INFORMATION SUPPLIED.
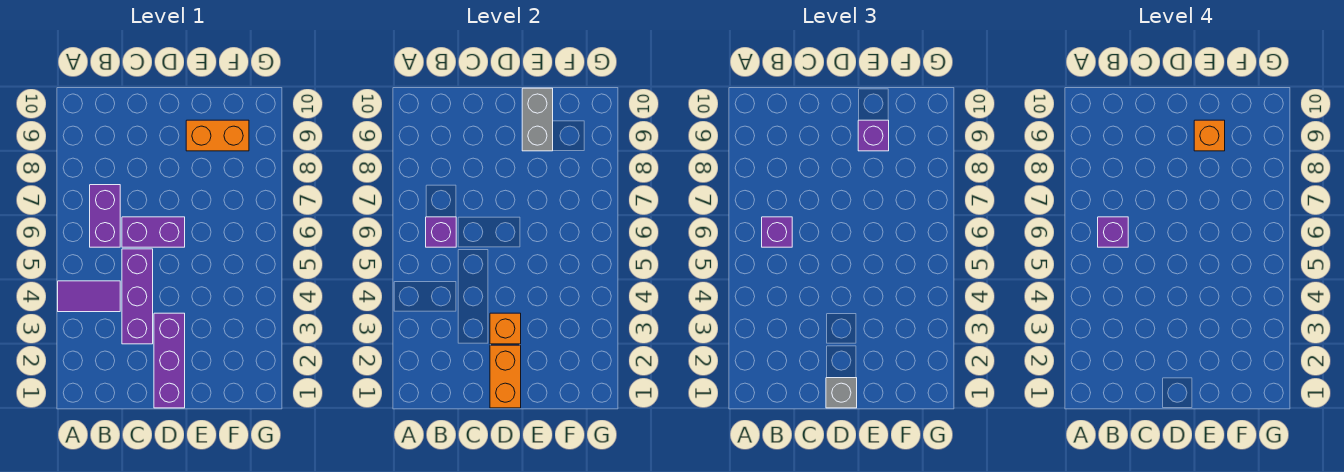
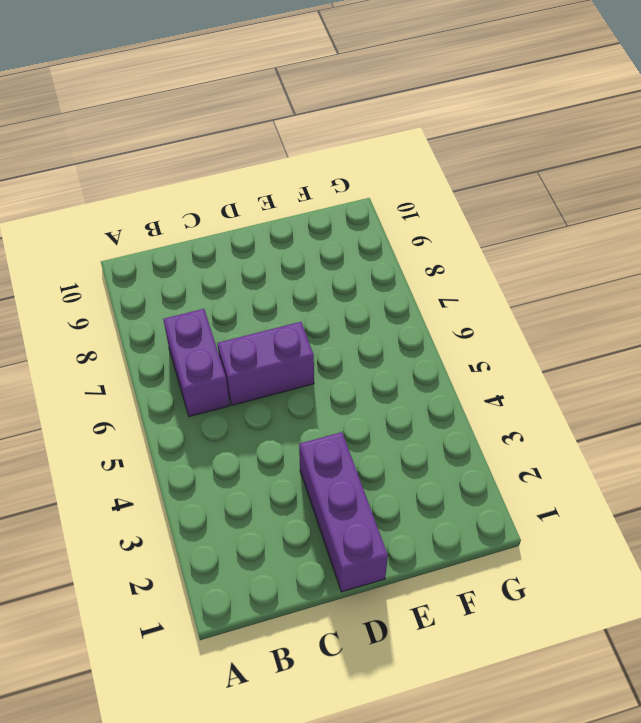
none -> purple tile A4:B4 level 1
none -> purple brick C3:C5 level 1
none -> orange brick E9:F9 level 1

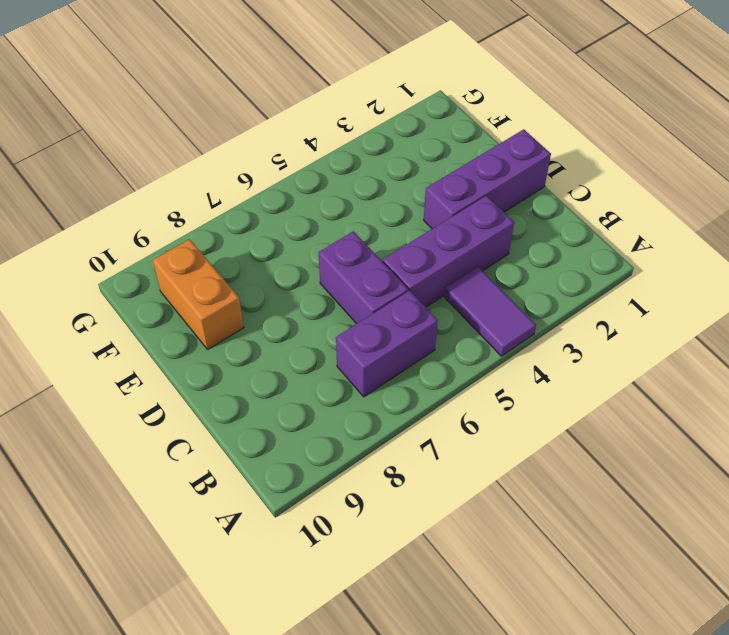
none -> purple brick B6 level 2
none -> orange brick D1:D2 level 2
none -> orange brick D3 level 2

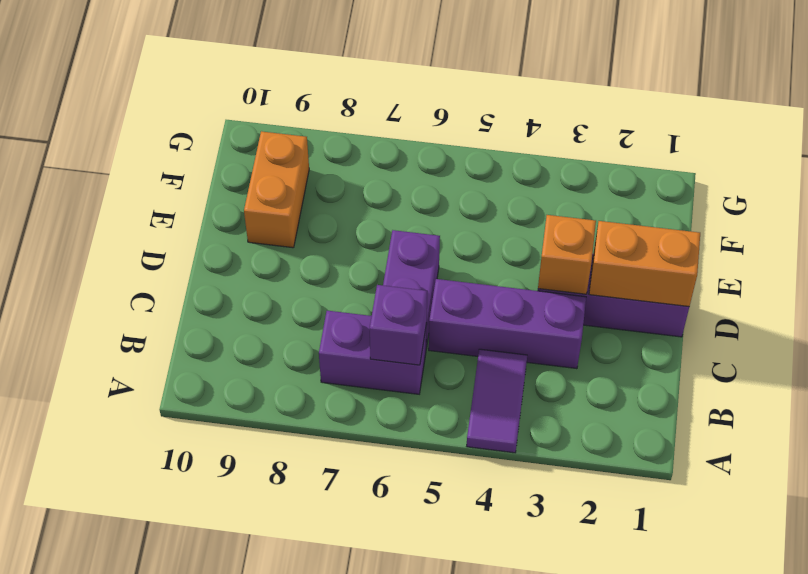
none -> grey brick E9:E10 level 2
none -> purple brick B6 level 3
none -> grey brick D1 level 3

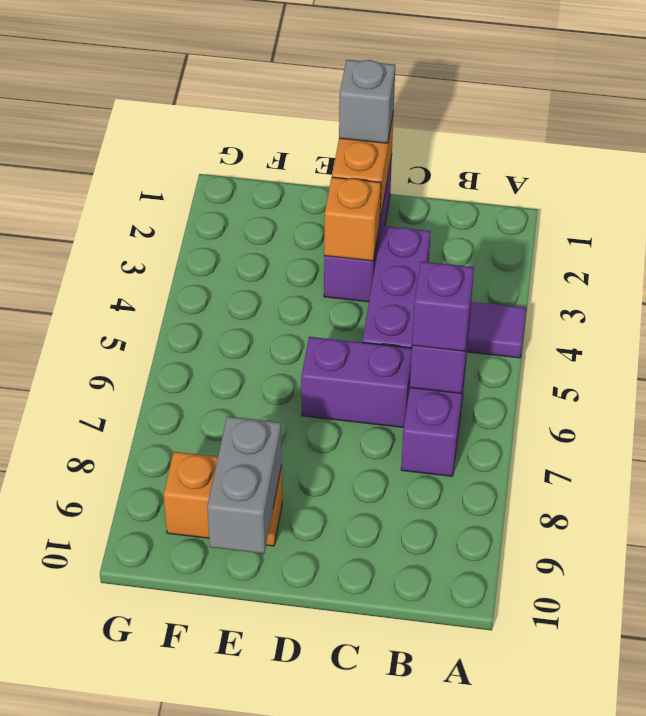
none -> purple brick E9 level 3
none -> purple brick B6 level 4
none -> orange brick E9 level 4

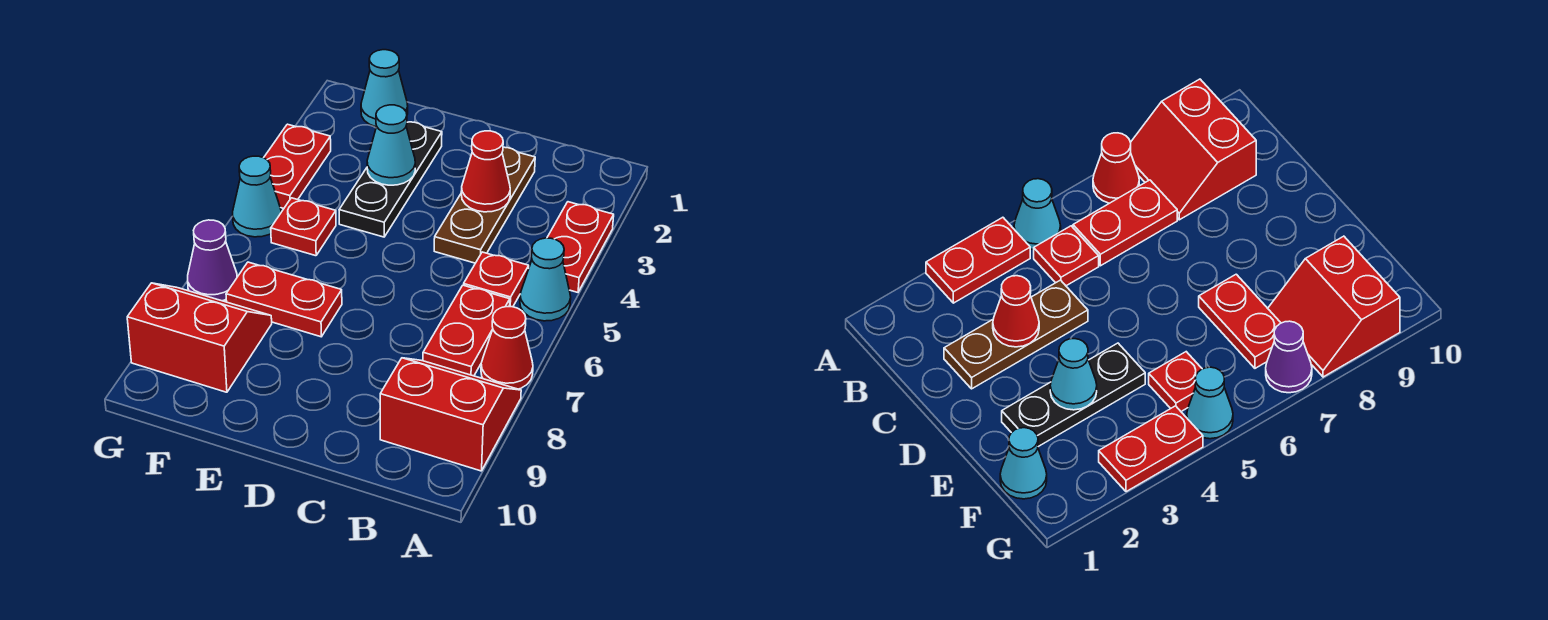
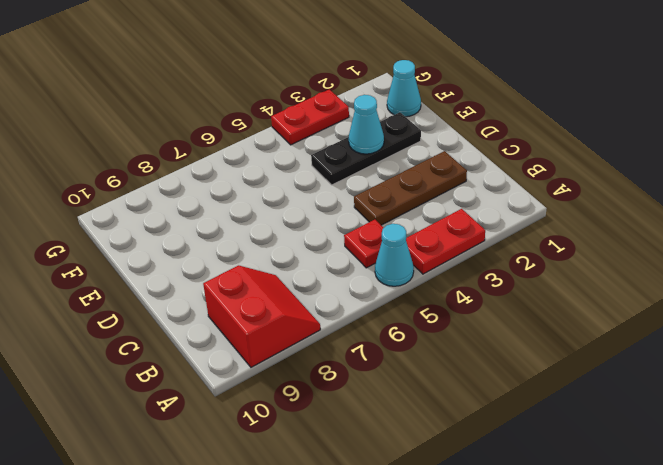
none -> red cone A7 level 1
none -> red plate B6:B7 level 1
none -> red plate E7:F7 level 1

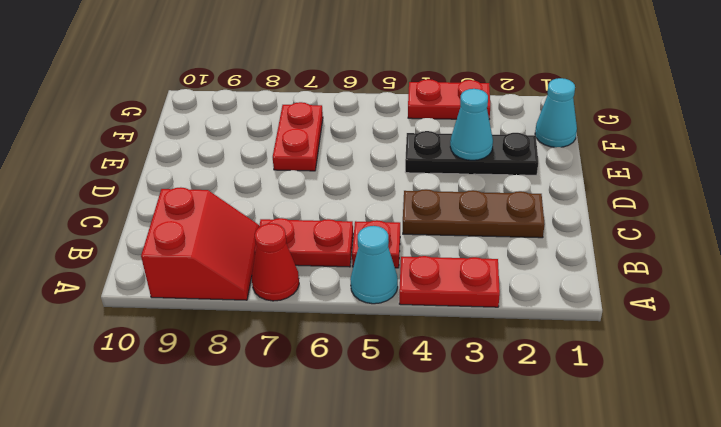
none -> red plate F5 level 1
none -> red slope F8:G9 level 1 top 9
none -> cyan cone G5 level 1

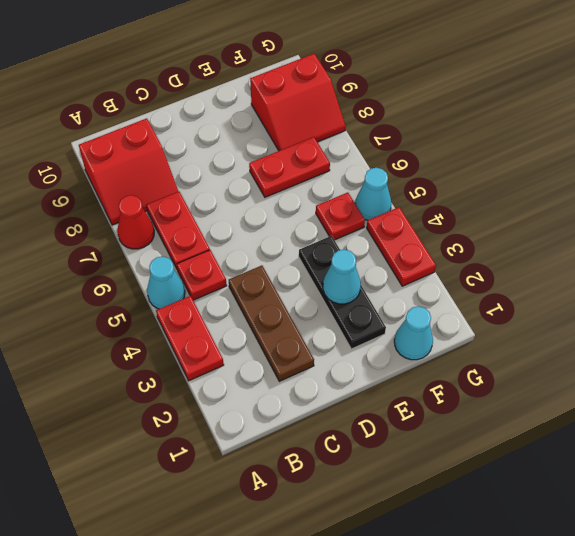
none -> purple cone G7 level 1
none -> red cone C3 level 2

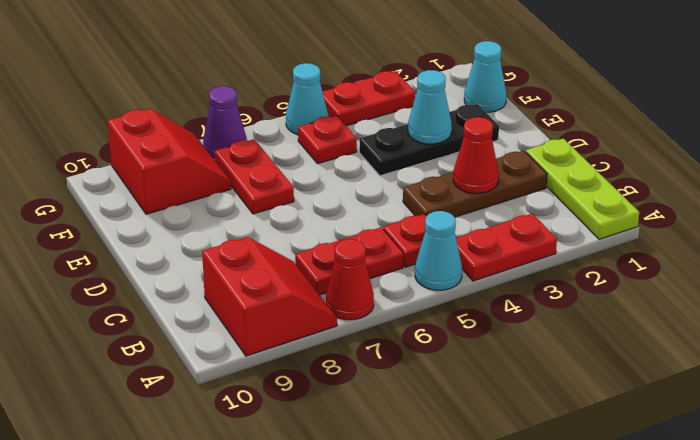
lime plate A1:C1 level 1 -> none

INSTRUCTIONS TO FOLLOW. Scan the listing above and copy all lines containing the word "purple".

TASK RESPONSE.
none -> purple tile A4:B4 level 1
none -> purple brick C3:C5 level 1
none -> purple brick B6 level 2
none -> purple brick B6 level 3
none -> purple brick E9 level 3
none -> purple brick B6 level 4
none -> purple cone G7 level 1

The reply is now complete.